Top of Task data

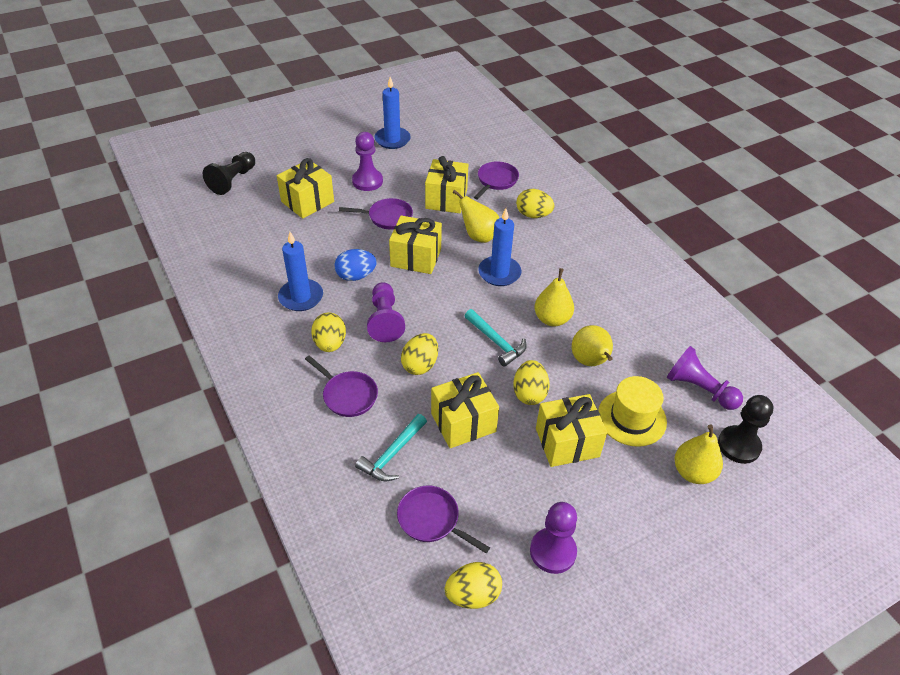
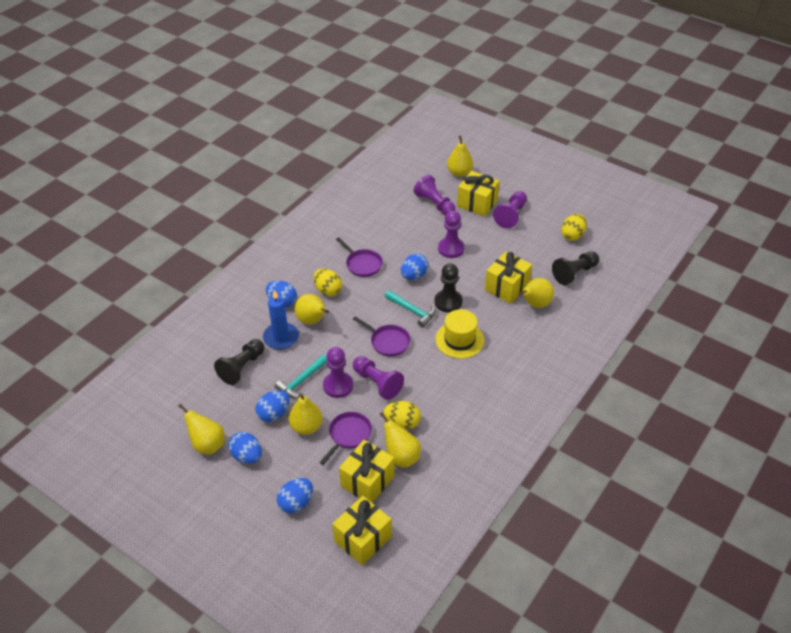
black pawn: 2 -> 3
blue candle: 3 -> 1
blue egg: 1 -> 5
purple pan: 4 -> 3
purple pawn: 4 -> 5
yellow egg: 5 -> 3
yellow gift: 5 -> 4
yellow pear: 4 -> 6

Bottom of Task data

## What the task asks
Write out each entry above once more, exactly as written, and drop the pictures.

## Output for this exercise
black pawn: 2 -> 3
blue candle: 3 -> 1
blue egg: 1 -> 5
purple pan: 4 -> 3
purple pawn: 4 -> 5
yellow egg: 5 -> 3
yellow gift: 5 -> 4
yellow pear: 4 -> 6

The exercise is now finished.